__ACTIVITY__
Only one span belongs in the answer: the line holding "BARO3 pin SDA: D19 -> D12" through the last line of the entries below, retyped exactly.

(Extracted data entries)
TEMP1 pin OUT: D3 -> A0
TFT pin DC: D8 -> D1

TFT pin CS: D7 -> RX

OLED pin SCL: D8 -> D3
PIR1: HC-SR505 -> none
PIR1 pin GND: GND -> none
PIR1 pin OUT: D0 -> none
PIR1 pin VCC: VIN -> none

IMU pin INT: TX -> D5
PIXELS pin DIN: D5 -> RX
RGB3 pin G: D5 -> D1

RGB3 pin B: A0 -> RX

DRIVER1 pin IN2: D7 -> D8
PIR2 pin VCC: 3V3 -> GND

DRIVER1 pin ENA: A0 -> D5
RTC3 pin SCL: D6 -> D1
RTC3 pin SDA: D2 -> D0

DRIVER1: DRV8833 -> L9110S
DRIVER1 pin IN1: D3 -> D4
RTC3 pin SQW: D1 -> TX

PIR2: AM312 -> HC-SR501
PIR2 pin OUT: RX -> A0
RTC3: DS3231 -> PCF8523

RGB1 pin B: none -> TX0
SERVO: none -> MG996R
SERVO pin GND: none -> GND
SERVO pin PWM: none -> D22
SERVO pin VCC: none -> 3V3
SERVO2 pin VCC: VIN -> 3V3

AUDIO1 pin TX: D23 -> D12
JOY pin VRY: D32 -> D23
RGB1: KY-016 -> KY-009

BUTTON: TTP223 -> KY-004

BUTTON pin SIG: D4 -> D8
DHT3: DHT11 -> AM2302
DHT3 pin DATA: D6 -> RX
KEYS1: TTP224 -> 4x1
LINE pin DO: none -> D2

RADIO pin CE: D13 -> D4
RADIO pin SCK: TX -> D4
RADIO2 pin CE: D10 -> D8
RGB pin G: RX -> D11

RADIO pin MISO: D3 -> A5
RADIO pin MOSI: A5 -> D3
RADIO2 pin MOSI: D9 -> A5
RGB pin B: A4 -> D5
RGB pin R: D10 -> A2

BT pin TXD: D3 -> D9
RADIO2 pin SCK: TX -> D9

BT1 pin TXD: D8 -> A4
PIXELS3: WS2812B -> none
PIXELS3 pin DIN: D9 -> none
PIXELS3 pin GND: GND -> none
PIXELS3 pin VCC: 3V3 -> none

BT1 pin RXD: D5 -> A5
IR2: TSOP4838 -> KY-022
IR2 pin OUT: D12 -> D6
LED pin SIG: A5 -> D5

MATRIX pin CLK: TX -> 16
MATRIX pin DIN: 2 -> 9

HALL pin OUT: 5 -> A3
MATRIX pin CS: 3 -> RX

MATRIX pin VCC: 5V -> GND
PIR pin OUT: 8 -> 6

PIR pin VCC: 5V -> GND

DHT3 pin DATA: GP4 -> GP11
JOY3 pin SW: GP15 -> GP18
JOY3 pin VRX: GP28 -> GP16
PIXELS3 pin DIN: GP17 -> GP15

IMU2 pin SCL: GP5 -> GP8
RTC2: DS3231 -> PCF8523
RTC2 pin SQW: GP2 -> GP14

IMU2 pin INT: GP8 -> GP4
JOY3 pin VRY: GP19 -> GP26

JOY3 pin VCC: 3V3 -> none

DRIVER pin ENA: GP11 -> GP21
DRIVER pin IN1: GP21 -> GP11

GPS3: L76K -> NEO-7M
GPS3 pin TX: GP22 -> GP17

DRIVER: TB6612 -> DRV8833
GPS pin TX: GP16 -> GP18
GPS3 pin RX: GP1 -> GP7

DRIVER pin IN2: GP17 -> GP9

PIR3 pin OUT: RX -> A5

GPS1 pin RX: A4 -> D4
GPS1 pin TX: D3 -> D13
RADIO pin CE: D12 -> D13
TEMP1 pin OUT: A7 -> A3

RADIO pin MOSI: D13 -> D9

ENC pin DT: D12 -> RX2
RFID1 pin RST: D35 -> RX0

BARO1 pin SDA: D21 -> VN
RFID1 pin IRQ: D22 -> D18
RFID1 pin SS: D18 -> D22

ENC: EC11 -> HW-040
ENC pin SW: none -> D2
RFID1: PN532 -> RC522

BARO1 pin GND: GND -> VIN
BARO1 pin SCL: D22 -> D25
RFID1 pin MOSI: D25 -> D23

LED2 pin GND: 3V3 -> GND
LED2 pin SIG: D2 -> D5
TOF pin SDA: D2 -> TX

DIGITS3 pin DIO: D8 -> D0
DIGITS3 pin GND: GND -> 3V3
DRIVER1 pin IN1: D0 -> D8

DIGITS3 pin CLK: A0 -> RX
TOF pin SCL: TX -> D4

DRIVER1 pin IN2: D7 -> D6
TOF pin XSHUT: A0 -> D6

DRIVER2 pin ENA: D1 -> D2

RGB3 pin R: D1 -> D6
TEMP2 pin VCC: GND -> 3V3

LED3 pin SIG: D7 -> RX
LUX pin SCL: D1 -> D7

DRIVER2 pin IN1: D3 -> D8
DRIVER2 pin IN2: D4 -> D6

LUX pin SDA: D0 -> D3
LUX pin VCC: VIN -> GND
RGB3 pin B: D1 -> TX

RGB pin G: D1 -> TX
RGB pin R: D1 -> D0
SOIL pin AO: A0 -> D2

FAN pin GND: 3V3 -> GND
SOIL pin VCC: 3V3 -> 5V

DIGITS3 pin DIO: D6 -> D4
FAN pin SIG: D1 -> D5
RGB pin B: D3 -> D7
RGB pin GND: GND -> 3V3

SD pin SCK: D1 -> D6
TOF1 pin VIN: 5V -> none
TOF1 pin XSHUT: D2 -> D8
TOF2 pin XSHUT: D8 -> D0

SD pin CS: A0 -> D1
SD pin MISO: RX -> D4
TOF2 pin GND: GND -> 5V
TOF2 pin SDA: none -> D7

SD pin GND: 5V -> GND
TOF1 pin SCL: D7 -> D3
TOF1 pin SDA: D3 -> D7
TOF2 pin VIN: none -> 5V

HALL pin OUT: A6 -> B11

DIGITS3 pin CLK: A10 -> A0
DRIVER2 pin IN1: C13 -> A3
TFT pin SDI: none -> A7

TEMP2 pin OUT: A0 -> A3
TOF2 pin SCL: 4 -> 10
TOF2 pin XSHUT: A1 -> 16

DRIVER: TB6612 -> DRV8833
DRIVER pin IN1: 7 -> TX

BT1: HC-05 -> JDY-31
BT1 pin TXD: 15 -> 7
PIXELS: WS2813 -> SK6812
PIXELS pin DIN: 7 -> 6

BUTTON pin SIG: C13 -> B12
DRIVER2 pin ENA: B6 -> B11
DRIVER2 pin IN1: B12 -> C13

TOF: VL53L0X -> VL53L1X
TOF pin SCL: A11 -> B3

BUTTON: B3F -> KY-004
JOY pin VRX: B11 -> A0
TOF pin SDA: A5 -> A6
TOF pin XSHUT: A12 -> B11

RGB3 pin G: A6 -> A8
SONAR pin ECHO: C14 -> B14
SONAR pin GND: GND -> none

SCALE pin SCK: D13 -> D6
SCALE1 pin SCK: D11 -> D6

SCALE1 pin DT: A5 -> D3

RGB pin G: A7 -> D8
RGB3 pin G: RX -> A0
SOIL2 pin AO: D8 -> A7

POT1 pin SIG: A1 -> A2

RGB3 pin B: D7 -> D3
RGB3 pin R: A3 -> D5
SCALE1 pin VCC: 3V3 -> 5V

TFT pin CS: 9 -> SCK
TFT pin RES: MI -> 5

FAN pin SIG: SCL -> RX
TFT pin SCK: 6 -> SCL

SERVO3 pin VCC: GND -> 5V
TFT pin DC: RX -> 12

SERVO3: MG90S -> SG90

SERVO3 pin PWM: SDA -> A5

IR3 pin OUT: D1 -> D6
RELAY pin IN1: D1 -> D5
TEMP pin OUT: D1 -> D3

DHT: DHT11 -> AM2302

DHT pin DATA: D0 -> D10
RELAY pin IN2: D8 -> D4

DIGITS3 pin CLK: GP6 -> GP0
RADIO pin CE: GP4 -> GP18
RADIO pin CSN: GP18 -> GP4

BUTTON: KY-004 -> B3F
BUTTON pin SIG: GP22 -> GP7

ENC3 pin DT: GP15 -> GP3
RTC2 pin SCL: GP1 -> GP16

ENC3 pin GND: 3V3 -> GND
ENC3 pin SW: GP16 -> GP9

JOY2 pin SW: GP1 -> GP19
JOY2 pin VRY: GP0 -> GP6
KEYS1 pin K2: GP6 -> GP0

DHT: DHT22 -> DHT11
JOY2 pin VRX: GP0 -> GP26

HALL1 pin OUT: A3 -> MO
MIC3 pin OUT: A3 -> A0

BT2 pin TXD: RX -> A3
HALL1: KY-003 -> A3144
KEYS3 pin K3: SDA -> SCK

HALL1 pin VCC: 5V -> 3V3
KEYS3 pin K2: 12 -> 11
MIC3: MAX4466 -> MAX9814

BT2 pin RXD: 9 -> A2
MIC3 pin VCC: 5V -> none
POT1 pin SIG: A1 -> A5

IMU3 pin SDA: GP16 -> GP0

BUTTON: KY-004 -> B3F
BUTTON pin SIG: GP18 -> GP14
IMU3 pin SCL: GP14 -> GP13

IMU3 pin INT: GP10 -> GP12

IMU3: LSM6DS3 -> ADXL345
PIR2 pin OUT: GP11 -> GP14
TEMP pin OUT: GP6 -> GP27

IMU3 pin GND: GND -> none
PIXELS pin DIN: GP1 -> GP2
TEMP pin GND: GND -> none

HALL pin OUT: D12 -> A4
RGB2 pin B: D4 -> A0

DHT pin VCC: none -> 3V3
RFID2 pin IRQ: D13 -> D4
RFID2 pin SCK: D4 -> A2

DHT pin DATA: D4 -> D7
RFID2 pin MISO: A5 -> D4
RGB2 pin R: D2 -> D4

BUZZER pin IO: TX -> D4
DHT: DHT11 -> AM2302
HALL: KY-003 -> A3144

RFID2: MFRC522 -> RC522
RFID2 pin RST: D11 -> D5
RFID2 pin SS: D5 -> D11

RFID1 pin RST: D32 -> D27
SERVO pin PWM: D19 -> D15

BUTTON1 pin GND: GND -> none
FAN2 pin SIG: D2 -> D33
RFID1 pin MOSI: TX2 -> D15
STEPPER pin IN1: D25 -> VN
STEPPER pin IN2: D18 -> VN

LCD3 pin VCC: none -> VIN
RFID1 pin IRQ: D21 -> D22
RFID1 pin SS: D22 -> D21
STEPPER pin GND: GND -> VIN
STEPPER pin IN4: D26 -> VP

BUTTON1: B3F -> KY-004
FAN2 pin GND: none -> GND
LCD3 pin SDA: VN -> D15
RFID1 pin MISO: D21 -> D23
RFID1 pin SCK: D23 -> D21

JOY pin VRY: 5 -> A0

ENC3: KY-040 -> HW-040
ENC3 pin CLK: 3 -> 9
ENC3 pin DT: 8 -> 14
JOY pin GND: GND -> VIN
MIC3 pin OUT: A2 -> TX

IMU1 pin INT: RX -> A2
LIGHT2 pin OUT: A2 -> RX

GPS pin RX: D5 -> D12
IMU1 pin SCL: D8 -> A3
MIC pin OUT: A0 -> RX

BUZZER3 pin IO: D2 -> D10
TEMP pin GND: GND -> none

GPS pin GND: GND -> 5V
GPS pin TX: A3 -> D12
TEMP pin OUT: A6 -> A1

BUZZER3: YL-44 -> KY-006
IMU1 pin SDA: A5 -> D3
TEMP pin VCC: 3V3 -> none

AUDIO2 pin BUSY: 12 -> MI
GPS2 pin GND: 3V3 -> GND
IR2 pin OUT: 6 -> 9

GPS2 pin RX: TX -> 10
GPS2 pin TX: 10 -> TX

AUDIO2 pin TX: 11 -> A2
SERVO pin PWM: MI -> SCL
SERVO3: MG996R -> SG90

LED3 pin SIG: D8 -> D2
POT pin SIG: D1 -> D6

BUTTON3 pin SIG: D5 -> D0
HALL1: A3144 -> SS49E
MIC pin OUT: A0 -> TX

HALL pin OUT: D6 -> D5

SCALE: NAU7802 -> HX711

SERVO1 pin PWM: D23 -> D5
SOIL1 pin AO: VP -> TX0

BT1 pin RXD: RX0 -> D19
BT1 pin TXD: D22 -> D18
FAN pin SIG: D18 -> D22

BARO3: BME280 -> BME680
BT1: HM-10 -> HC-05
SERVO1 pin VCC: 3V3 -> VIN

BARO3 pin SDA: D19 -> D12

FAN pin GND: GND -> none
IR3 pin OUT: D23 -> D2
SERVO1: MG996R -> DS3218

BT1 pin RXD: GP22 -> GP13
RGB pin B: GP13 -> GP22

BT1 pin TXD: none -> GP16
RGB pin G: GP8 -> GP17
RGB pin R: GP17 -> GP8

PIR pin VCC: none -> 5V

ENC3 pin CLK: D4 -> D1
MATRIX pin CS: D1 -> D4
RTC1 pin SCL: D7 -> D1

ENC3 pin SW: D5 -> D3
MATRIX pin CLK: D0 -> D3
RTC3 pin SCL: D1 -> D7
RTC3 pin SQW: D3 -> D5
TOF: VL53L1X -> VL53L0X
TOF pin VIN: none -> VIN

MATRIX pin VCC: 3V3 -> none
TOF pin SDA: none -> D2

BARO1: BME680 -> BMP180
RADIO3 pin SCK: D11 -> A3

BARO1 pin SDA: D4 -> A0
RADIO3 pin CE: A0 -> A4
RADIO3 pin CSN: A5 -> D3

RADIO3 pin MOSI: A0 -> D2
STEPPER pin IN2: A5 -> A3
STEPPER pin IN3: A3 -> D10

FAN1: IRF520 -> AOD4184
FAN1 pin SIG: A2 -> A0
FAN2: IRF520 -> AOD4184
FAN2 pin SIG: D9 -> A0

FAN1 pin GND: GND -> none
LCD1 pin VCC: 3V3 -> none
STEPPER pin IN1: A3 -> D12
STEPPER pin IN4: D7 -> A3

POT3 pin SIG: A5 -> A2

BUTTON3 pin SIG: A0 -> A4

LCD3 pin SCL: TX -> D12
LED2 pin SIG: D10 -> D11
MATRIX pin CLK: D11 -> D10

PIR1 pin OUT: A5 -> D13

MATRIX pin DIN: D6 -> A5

__ANSWER FOR THIS EXERCISE__
BARO3 pin SDA: D19 -> D12

FAN pin GND: GND -> none
IR3 pin OUT: D23 -> D2
SERVO1: MG996R -> DS3218

BT1 pin RXD: GP22 -> GP13
RGB pin B: GP13 -> GP22

BT1 pin TXD: none -> GP16
RGB pin G: GP8 -> GP17
RGB pin R: GP17 -> GP8

PIR pin VCC: none -> 5V

ENC3 pin CLK: D4 -> D1
MATRIX pin CS: D1 -> D4
RTC1 pin SCL: D7 -> D1

ENC3 pin SW: D5 -> D3
MATRIX pin CLK: D0 -> D3
RTC3 pin SCL: D1 -> D7
RTC3 pin SQW: D3 -> D5
TOF: VL53L1X -> VL53L0X
TOF pin VIN: none -> VIN

MATRIX pin VCC: 3V3 -> none
TOF pin SDA: none -> D2

BARO1: BME680 -> BMP180
RADIO3 pin SCK: D11 -> A3

BARO1 pin SDA: D4 -> A0
RADIO3 pin CE: A0 -> A4
RADIO3 pin CSN: A5 -> D3

RADIO3 pin MOSI: A0 -> D2
STEPPER pin IN2: A5 -> A3
STEPPER pin IN3: A3 -> D10

FAN1: IRF520 -> AOD4184
FAN1 pin SIG: A2 -> A0
FAN2: IRF520 -> AOD4184
FAN2 pin SIG: D9 -> A0

FAN1 pin GND: GND -> none
LCD1 pin VCC: 3V3 -> none
STEPPER pin IN1: A3 -> D12
STEPPER pin IN4: D7 -> A3

POT3 pin SIG: A5 -> A2

BUTTON3 pin SIG: A0 -> A4

LCD3 pin SCL: TX -> D12
LED2 pin SIG: D10 -> D11
MATRIX pin CLK: D11 -> D10

PIR1 pin OUT: A5 -> D13

MATRIX pin DIN: D6 -> A5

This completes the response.